> [Work task]: Your reply should consist only of the lines from the one holding "(692, 279) = (652, 300): black" to the last line of the data below, written out exactly and without pictures.

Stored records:
::::::
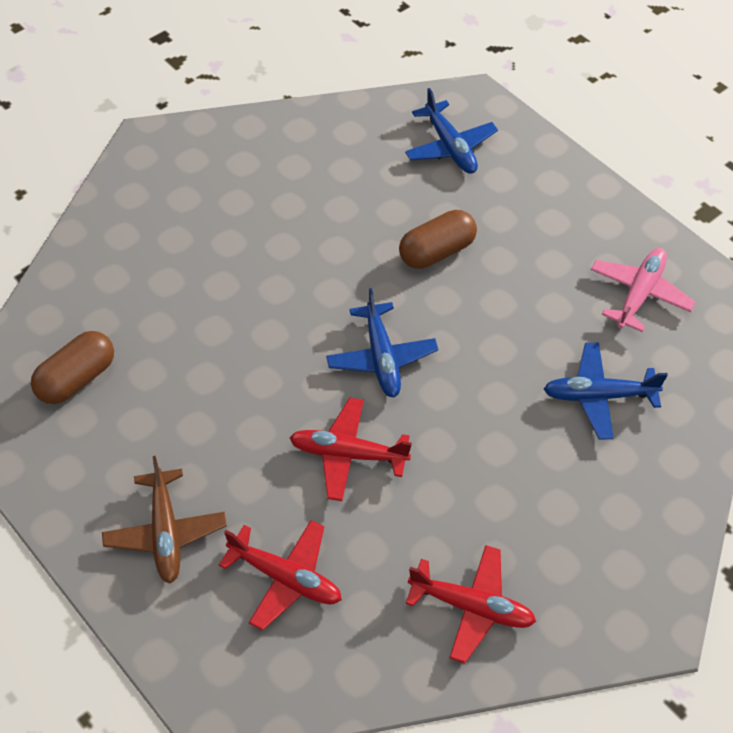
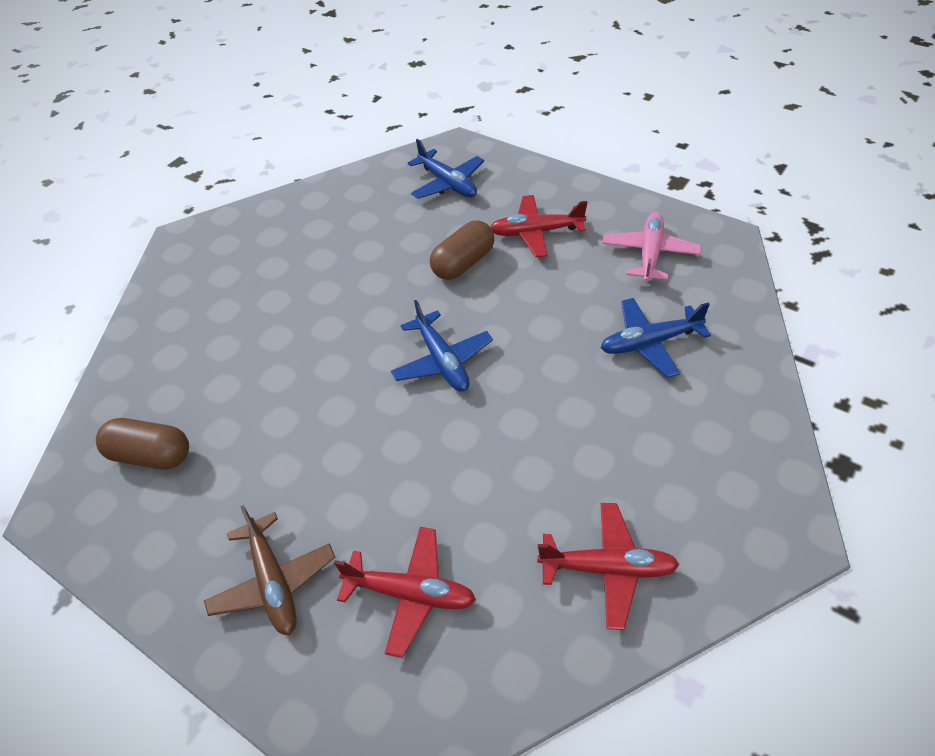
camera: 10 degrees left, 5 degrees down
(77, 379) = (151, 455): brown capsule -> brown capsule turned 75 degrees clockwise
(348, 454) = (437, 455): red plane -> red plane (536, 232)

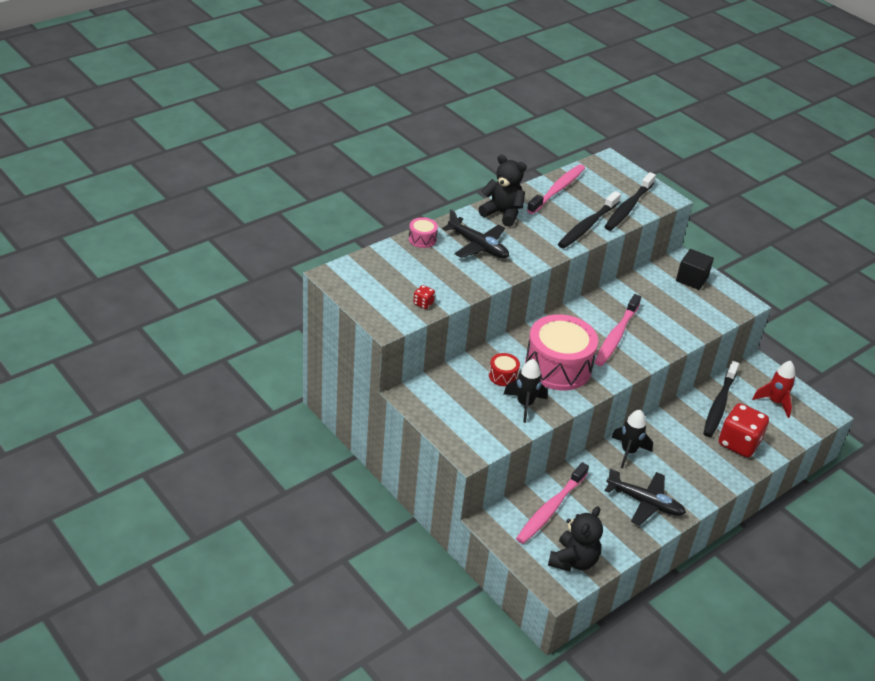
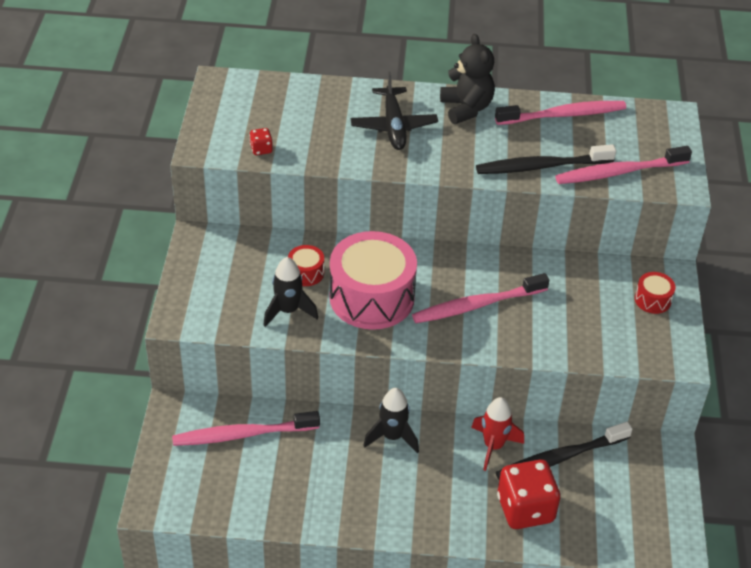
camera: 45 degrees right, 5 degrees up
(422, 239) = (348, 92): pink drum -> none
(573, 560) = (198, 493): black teddy bear -> none
(628, 207) = (618, 172): black toothbrush -> pink toothbrush
(644, 502) = (340, 493): black plane -> none
(692, 279) = (652, 300): black cube -> red drum
(775, 402) = (631, 498): red rocket -> red rocket (493, 446)

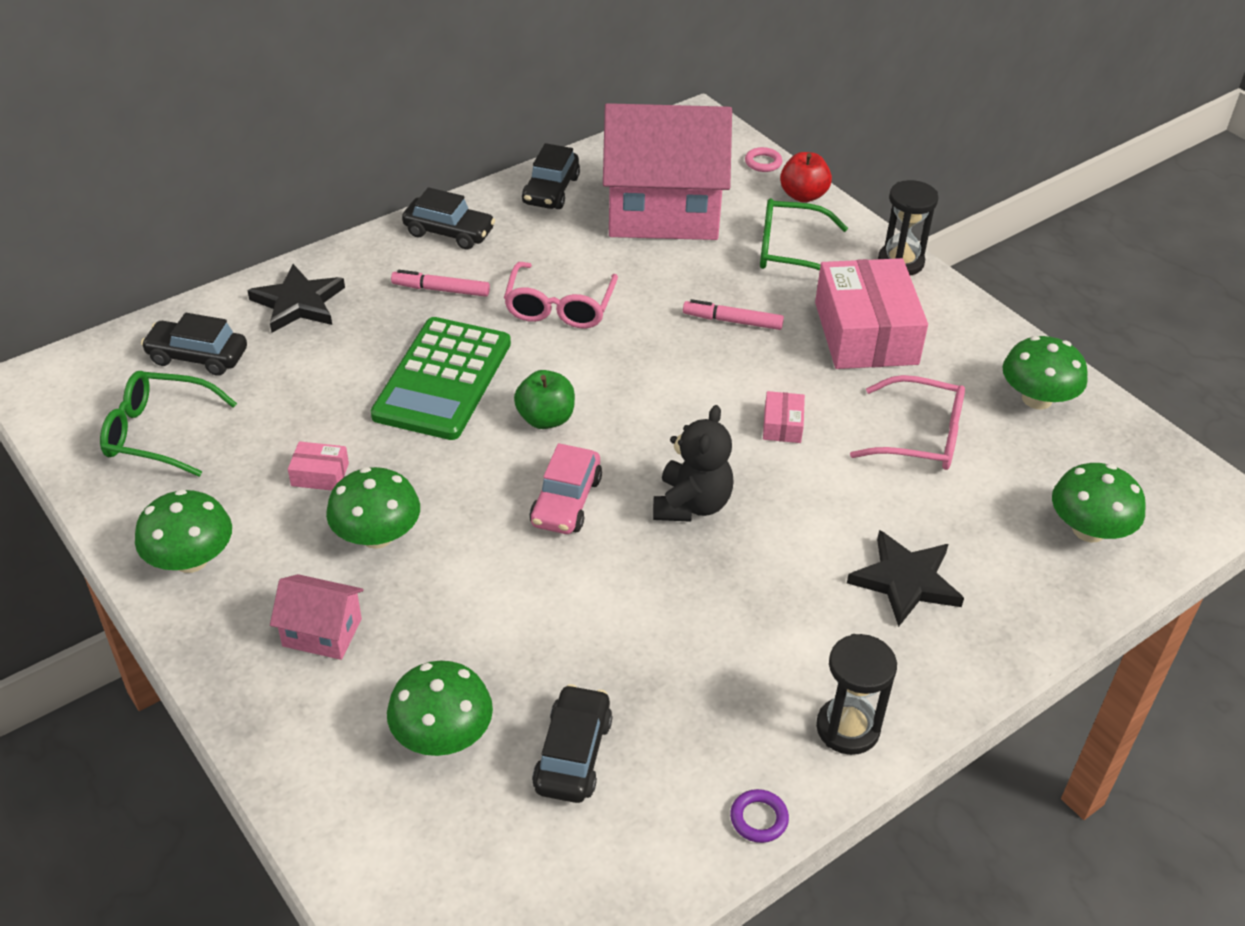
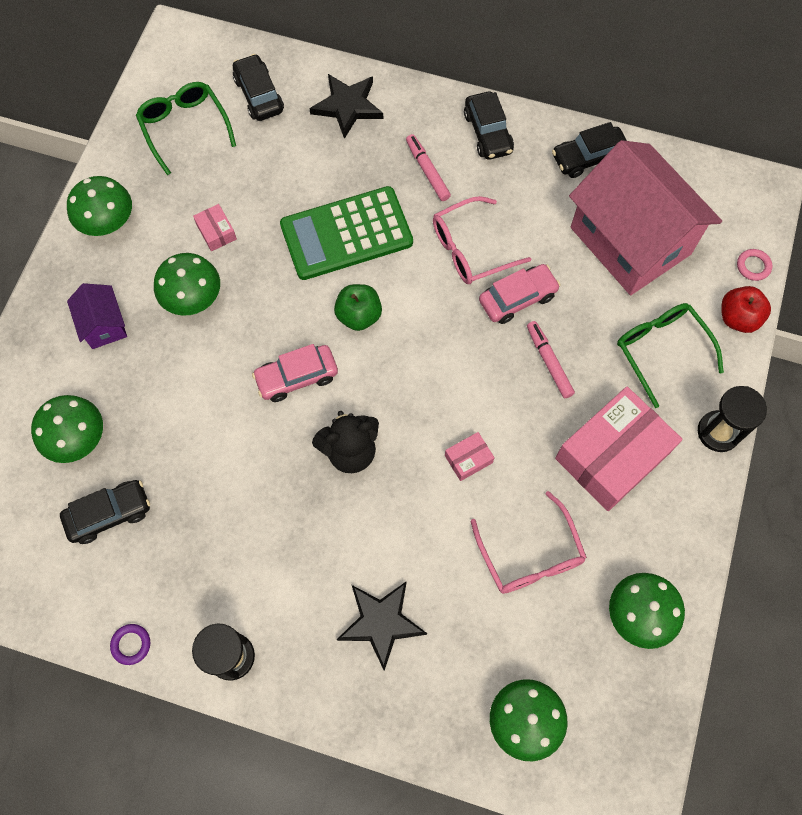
camera: 55 degrees right, 25 degrees up
(322, 632) = (104, 325): pink house -> purple house
(646, 306) = (517, 298): none -> pink car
::::::
> [Exercise output]:
(692, 279) = (652, 300): black cube -> red drum
(775, 402) = (631, 498): red rocket -> red rocket (493, 446)

camera: 55 degrees right, 25 degrees up
(322, 632) = (104, 325): pink house -> purple house
(646, 306) = (517, 298): none -> pink car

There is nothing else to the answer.